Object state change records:
= = =
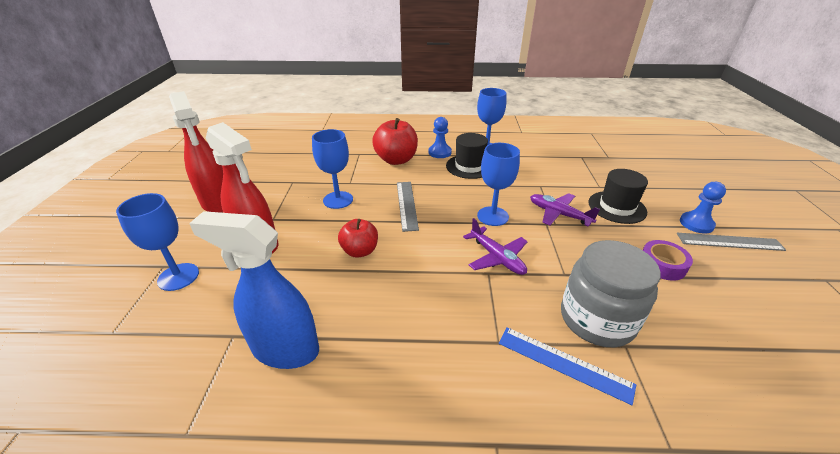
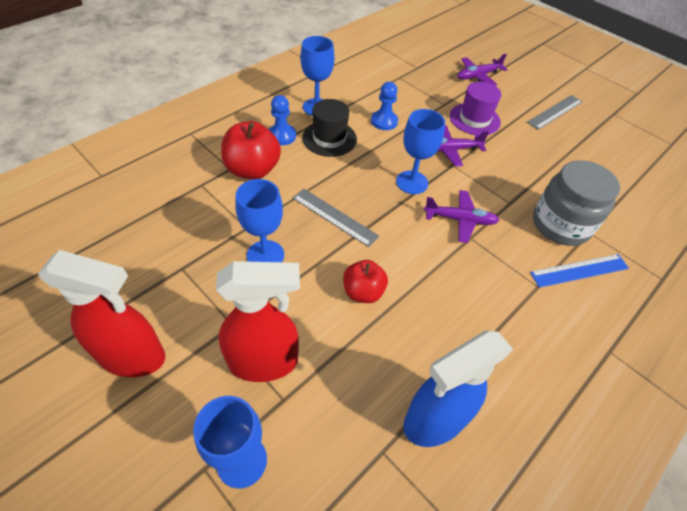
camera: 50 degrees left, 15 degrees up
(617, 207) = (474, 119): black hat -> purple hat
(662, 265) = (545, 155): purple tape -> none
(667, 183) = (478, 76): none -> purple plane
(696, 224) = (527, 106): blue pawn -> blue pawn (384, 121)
= = =
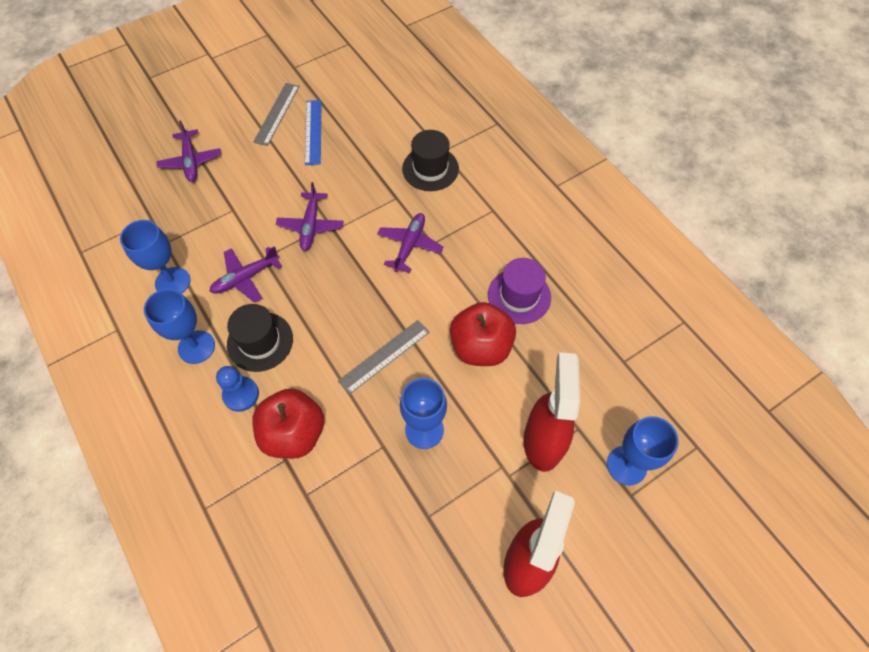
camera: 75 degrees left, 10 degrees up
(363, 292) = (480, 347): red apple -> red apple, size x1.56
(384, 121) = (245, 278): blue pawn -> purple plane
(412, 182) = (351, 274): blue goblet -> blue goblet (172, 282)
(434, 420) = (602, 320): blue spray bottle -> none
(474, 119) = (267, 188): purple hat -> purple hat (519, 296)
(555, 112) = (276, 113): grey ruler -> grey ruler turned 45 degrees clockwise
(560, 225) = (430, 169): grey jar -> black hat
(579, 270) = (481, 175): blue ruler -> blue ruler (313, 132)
= = =
### Exercise prompt
Please transcribe only the lines in the records above running from the line that has "(363, 292) = (480, 347): red" through the line that has "(579, 270) = (481, 175): blue", both included, exactly as they appear.

### Solution to this exercise
(363, 292) = (480, 347): red apple -> red apple, size x1.56
(384, 121) = (245, 278): blue pawn -> purple plane
(412, 182) = (351, 274): blue goblet -> blue goblet (172, 282)
(434, 420) = (602, 320): blue spray bottle -> none
(474, 119) = (267, 188): purple hat -> purple hat (519, 296)
(555, 112) = (276, 113): grey ruler -> grey ruler turned 45 degrees clockwise
(560, 225) = (430, 169): grey jar -> black hat
(579, 270) = (481, 175): blue ruler -> blue ruler (313, 132)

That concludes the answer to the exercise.